WORK ITEM
Scan the entries below, and for each line that includes the word "purple", make a copy.

==== DATA PROVIDED ====

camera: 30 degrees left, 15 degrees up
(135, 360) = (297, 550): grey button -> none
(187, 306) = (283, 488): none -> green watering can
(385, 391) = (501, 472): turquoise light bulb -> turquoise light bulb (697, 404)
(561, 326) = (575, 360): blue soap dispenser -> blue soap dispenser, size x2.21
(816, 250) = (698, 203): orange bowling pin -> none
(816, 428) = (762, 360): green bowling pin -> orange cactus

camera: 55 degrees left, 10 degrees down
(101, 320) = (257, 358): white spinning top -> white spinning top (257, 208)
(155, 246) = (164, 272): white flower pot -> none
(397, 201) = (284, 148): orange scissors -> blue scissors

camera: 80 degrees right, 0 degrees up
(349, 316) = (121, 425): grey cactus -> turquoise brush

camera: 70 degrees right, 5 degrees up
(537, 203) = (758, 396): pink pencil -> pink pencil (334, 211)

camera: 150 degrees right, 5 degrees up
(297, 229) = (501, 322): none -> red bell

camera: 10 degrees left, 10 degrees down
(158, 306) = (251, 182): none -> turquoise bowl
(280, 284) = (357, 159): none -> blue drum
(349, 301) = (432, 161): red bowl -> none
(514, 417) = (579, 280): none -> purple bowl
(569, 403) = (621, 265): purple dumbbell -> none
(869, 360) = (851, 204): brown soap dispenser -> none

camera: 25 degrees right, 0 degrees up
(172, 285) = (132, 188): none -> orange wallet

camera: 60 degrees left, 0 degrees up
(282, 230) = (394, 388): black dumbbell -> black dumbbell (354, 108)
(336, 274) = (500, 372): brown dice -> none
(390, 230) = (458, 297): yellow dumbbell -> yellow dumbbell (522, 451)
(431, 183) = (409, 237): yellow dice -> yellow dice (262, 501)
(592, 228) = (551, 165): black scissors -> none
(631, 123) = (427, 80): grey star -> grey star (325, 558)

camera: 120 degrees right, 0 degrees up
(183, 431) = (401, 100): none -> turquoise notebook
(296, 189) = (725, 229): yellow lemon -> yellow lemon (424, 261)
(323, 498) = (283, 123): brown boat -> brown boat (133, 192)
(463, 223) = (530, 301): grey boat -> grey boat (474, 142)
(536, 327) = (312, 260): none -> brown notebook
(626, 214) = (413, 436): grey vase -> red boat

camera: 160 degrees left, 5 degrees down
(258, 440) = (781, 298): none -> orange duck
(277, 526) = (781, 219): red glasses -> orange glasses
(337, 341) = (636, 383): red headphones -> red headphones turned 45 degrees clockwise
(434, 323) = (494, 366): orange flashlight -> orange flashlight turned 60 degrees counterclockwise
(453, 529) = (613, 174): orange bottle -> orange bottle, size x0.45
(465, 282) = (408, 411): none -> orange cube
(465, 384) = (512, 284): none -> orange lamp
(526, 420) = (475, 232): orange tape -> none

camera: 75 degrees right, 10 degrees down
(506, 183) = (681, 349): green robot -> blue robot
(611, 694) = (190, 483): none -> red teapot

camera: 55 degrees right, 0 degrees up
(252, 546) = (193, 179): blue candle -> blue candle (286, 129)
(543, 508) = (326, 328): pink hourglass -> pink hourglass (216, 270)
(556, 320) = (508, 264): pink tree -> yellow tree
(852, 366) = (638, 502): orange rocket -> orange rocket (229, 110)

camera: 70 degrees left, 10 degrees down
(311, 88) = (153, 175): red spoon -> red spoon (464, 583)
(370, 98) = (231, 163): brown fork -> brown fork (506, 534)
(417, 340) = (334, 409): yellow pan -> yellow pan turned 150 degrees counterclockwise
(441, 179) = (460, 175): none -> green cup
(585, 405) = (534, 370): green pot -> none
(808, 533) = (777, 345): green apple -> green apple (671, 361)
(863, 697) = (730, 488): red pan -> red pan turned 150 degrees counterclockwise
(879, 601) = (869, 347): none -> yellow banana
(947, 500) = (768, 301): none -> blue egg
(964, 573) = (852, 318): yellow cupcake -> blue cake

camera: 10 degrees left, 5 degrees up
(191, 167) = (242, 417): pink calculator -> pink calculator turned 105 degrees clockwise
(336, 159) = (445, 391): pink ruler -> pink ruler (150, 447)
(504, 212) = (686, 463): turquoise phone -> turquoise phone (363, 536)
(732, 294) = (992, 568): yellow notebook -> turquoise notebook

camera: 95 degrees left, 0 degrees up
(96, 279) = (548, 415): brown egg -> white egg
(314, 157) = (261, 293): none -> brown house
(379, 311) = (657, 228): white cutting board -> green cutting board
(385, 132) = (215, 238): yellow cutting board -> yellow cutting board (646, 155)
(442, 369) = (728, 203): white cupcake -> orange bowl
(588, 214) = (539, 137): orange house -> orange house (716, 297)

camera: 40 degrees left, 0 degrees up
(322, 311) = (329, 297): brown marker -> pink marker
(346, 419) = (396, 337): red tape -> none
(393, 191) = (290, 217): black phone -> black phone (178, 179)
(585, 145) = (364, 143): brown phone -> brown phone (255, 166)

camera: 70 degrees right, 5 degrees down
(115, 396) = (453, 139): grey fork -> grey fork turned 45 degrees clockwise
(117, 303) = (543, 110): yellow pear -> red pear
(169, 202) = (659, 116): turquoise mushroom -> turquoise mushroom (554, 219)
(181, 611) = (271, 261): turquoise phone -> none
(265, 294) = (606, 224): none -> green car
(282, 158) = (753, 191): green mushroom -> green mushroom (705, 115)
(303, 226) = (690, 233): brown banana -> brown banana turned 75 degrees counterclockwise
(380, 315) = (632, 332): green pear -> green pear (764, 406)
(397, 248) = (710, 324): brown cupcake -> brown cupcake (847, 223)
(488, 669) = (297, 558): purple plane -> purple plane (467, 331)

====

RESPONSE
(514, 417) = (579, 280): none -> purple bowl
(569, 403) = (621, 265): purple dumbbell -> none
(488, 669) = (297, 558): purple plane -> purple plane (467, 331)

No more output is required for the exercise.